WORK INSTRUCTION
After finding the line containing "L1: none -> 220uH (FB, OUT)" below, please output that line and each following one through the line containing "R102: 3.9k (AGND, NET3) -> 2.2k (AGND, NET3)", exactly as written.

AVAILABLE DATA
################

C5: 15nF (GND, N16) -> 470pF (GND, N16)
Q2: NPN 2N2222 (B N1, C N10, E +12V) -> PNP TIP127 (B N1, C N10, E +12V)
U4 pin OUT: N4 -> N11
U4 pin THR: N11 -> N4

################

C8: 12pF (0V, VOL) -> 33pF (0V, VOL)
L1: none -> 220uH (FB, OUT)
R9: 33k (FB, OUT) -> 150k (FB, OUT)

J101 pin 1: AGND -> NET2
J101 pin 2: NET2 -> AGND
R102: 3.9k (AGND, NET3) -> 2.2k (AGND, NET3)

################

PROBLEM SOLUTION
L1: none -> 220uH (FB, OUT)
R9: 33k (FB, OUT) -> 150k (FB, OUT)

J101 pin 1: AGND -> NET2
J101 pin 2: NET2 -> AGND
R102: 3.9k (AGND, NET3) -> 2.2k (AGND, NET3)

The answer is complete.